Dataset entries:

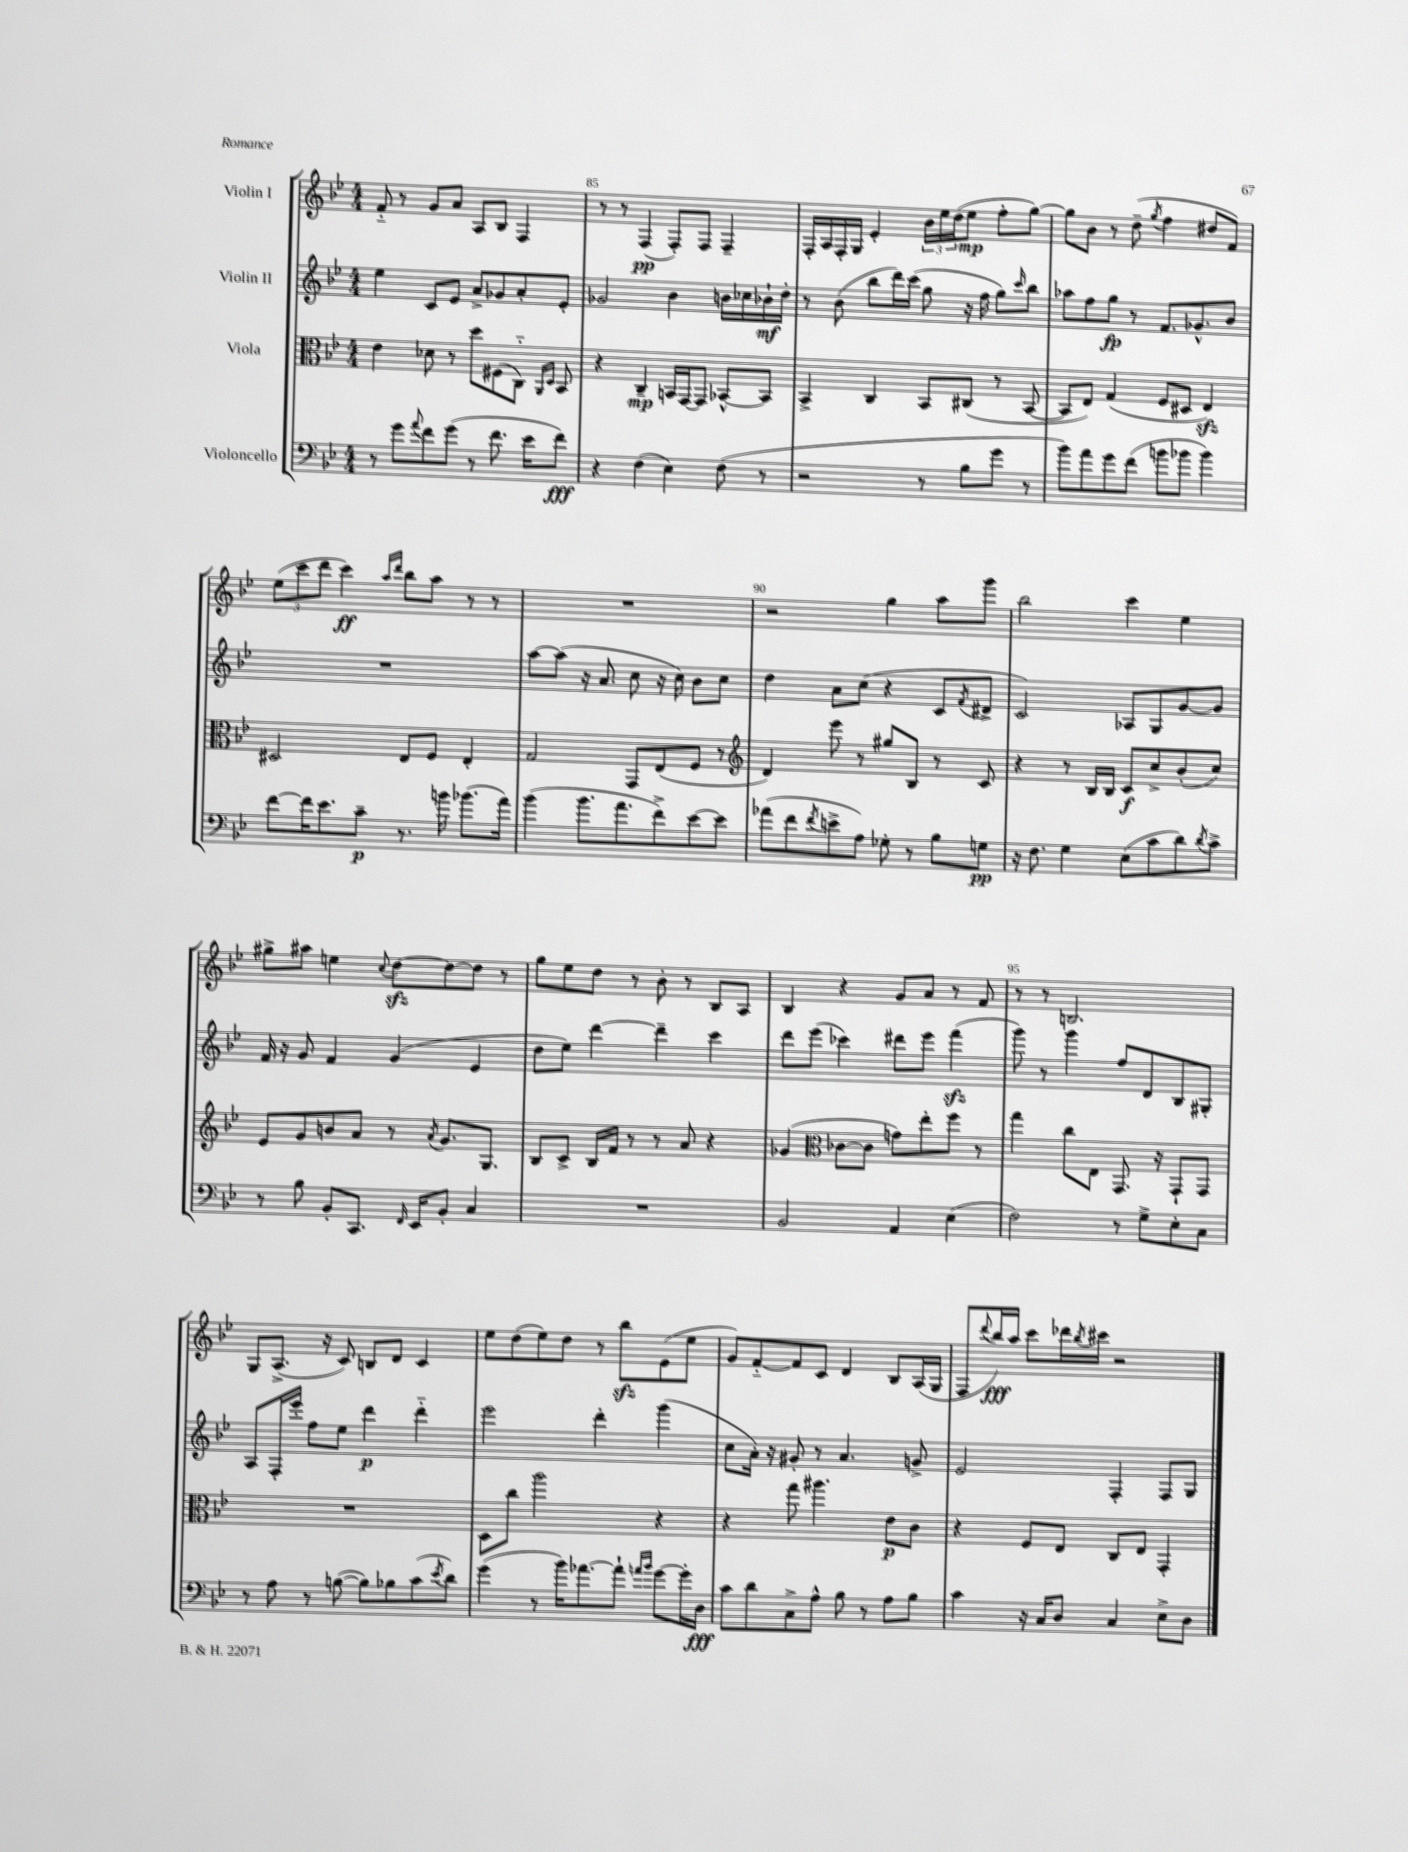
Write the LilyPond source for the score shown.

<<
\new StaffGroup <<
\new Staff = "s0" \with { instrumentName = "Violin I" } {
    \clef treble \key bes \major \numericTimeSignature \time 4/4
    f'8-_ r8 g'8 a'8 a8 bes8 f4 |
    r8 r8 f4\pp( f8-.) f8 f4-- |
    f16-. a16 f16-. g16 ees'4-. \tuplet 3/2 { bes'16 ees''16 d''16( } ees''8\mp f''8-. g''8~) |
    g''8 bes'8 r8 d''8--( \acciaccatura { g''8 } f''4 dis''8 f'8) |
    \tuplet 3/2 { ees''8( c'''8 d'''8 } c'''4\ff) \grace { a''16 d'''16 } bes''8 a''8 r8 r8 |
    R1 |
    r2 g''4 a''8 g'''8 |
    bes''2 c'''4 ees''4 |
    gis''8-> ais''8 e''4 \appoggiatura { c''8 } d''8~\sfz d''8~ d''8 r8 |
    g''8 ees''8 d''8 r8 bes'8-. r8 bes8 a8 |
    bes4 r4 g'8 a'8 r8 f'8 |
    r8 r8 b2. |
    g8 a8.->( r16 c'8) b8 d'8 c'4 |
    ees''8 d''8( ees''8) d''8 r8 bes''8\sfz ees'8( ees''8 |
    g'8) f'8~-_ f'8 c'8 d'4 bes8 a16( g16 |
    f8 \appoggiatura { d'''8 } bes''16\fff) a''16 c'''8 des'''16 \acciaccatura { bes''8 } cis'''16 r2 \bar "|." |
}
\new Staff = "s1" \with { instrumentName = "Violin II" } {
    \clef treble \key bes \major \numericTimeSignature \time 4/4
    ees''4 c'8 ees'8 a'8-> ges'8 a'8-. ees'8-. |
    ges'2 bes'4 b'16 ces''16 bes'16-!\mf d''16-. |
    r8 bes'8( bes''8 d'''16) c'''16( g''8 r16 f''16 g''8) \grace { c'''16 } bes''8 |
    aes''8 f''8 g''8\fp r8 f'8. ges'8.-^ bes'8 |
    R1 |
    a''8~ a''8( r16 a'8. c''8 r16 c''16) bes'8 c''8 |
    d''4 a'8 c''8( r4 c'8 \acciaccatura { f'8 } dis'8-> |
    c'2) aes8 g8 g'8~ g'8 |
    f'16 r16 g'8 f'4 g'4( ees'4 |
    d''8 ees''8) d'''4~ d'''4-- c'''4 |
    d'''8 ees'''8( ces'''4) dis'''8 ees'''8 f'''4\sfz( |
    g'''8) r8 g'''4 f''8 d'8 bes8 gis8-. |
    a8 f16-. ees'''16-. f''8 ees''8 d'''4\p d'''4-_ |
    ees'''2 d'''4-. g'''4( |
    c''8 a'16-.) r16 gis'8-. r8 a'4. g'8-> |
    ees'2 f4-. f8 g8 \bar "|." |
}
\new Staff = "s2" \with { instrumentName = "Viola" } {
    \clef alto \key bes \major \numericTimeSignature \time 4/4
    ees'4 des'8 r8 d''8 fis8( c8-_) \grace { a,16 d16 } bes,8 |
    r4 c4--\mp b,16 g,16~ g,8 bes,8~-^ bes,8 |
    bes,4-> c4 bes,8 cis8( r8 bes,8~ |
    bes,8 ees8) g4( f8 dis8 ees4\sfz) |
    dis2 ees8 f8 ees4-. |
    g2 g,8 ees8( f8 r8 |
    \clef treble d'4) ees'''8 r8 gis''8 bes8 r8 c'8 |
    r4 r8 bes16 bes16 c'8\f c''8-> bes'8-.( c''8) |
    ees'8 g'8 b'8 a'8 r8 \acciaccatura { a'8 } g'8. g8. |
    bes8 c'8-> bes16 f'16 r8 r8 a'8 r4 |
    ges'4( \clef alto ces'8~ ces'8 g'8) ees''8-. f''8 r8 |
    g''4 c''8 ees8 g,8. r16 g,8-! g,8 |
    R1 |
    d8 c''8 a''2 r4 |
    r4 g''8 ais''4. ees'8\p c'8 |
    r4 f8 ees8 c8 ees8 g,4-. \bar "|." |
}
\new Staff = "s3" \with { instrumentName = "Violoncello" } {
    \clef bass \key bes \major \numericTimeSignature \time 4/4
    r8 g'8 \appoggiatura { a'8 } f'8 g'8( r8 f'8. ees'16 f'8\fff) |
    r4 f4( ees4) f8( r8 |
    r2 r8 bes8 g'8 r8 |
    bes'8) a'8 g'8 f'8( b'8 bes'8 bes'4) |
    f'8~ f'16 ees'8. c'8--\p r8. b'16 bes'8.( a'16) |
    bes'4( bes'8. a'8. f'8->) ees'8~ ees'8 |
    aes'8( f'8 \acciaccatura { f'8 } e'8-> a8) ges8-. r8 bes8 g8\pp |
    r16 f8. g4 ees8( c'8 d'8) \acciaccatura { d'8 } c'8-> |
    r8 bes8 bes,8-. c,8. \grace { f,16 } ees,16 bes,8-. c4 |
    R1 |
    bes,2 a,4 ees4( |
    f2) r8 g8-> ees8-. c8 |
    r8 a8 r8 b8~( b8) bes8 c'8( \acciaccatura { ees'8 } d'8) |
    g'4( r8 bes'16) aes'8.~ aes'8-! \grace { a'16 bes'16 } g'8~ g'16-. d16\fff |
    c'8 d'8 c8-> a8-^ bes8 r8 a8 bes8 |
    c'4 r16 c16 d8 c4 ees8-> d8 \bar "|." |
}
>>
>>
\layout { \context { \Score currentBarNumber = #84 \override BarNumber.break-visibility = ##(#f #t #t) barNumberVisibility = #(every-nth-bar-number-visible 5) } }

# Requirement
Return every line from the items above that contains the string "appoggiatura", copied in full.

# Output of the exercise
    gis''8-> ais''8 e''4 \appoggiatura { c''8 } d''8~\sfz d''8~ d''8 r8 |
    f8 \appoggiatura { d'''8 } bes''16\fff) a''16 c'''8 des'''16 \acciaccatura { bes''8 } cis'''16 r2 \bar "|." |
    r8 g'8 \appoggiatura { a'8 } f'8 g'8( r8 f'8. ees'16 f'8\fff) |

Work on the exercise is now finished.